◆ **What is being asked**: From the listing below, retype exactly the line holding "white_literak moved from (99,307)", the line holding "The orange_kuveve at (483,288) appeared.", and the lines between them; skip everything else.

◆ **Excerpted records**:
* * * * * * * * *

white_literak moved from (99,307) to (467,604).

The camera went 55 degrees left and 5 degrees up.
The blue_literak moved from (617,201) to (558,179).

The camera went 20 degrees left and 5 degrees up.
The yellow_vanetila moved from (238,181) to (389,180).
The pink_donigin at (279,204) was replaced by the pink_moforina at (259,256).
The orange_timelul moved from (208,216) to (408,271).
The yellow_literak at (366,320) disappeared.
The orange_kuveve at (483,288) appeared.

* * * * * * * * *

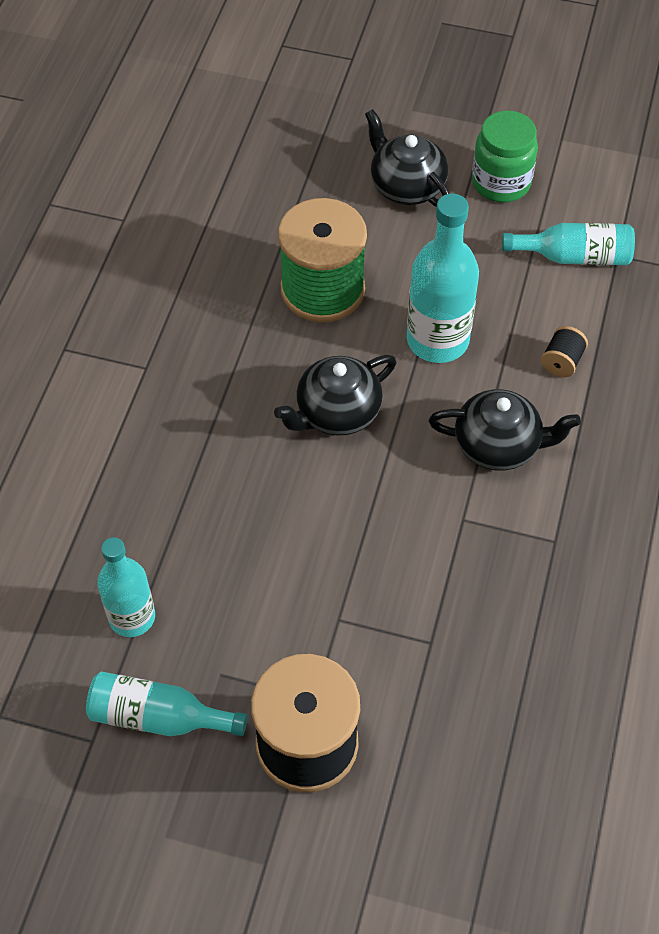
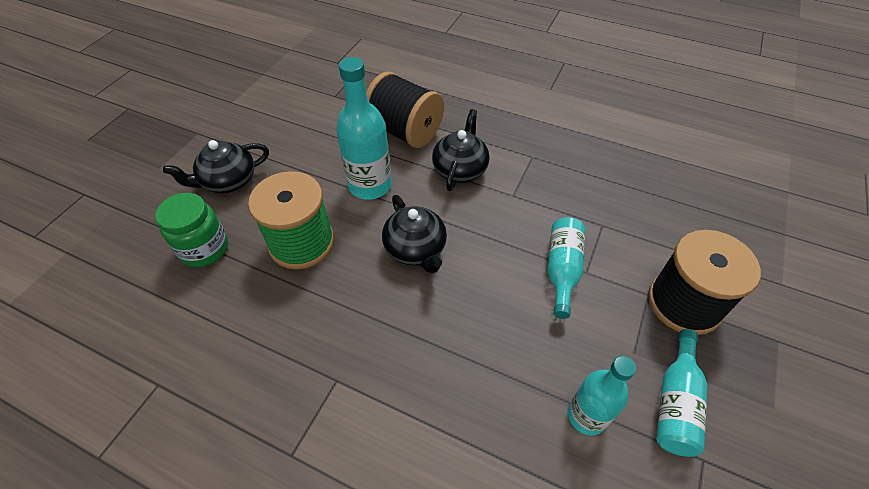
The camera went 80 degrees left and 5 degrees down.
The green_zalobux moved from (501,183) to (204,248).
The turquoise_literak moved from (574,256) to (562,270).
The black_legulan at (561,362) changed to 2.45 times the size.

* * * * * * * * *

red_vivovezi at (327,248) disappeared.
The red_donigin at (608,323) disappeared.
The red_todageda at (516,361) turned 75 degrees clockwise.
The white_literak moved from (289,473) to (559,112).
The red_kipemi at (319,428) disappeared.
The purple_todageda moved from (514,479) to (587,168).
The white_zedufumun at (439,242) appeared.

* * * * * * * * *

◆ **Exercise answer**:
white_literak moved from (99,307) to (467,604).

The camera went 55 degrees left and 5 degrees up.
The blue_literak moved from (617,201) to (558,179).

The camera went 20 degrees left and 5 degrees up.
The yellow_vanetila moved from (238,181) to (389,180).
The pink_donigin at (279,204) was replaced by the pink_moforina at (259,256).
The orange_timelul moved from (208,216) to (408,271).
The yellow_literak at (366,320) disappeared.
The orange_kuveve at (483,288) appeared.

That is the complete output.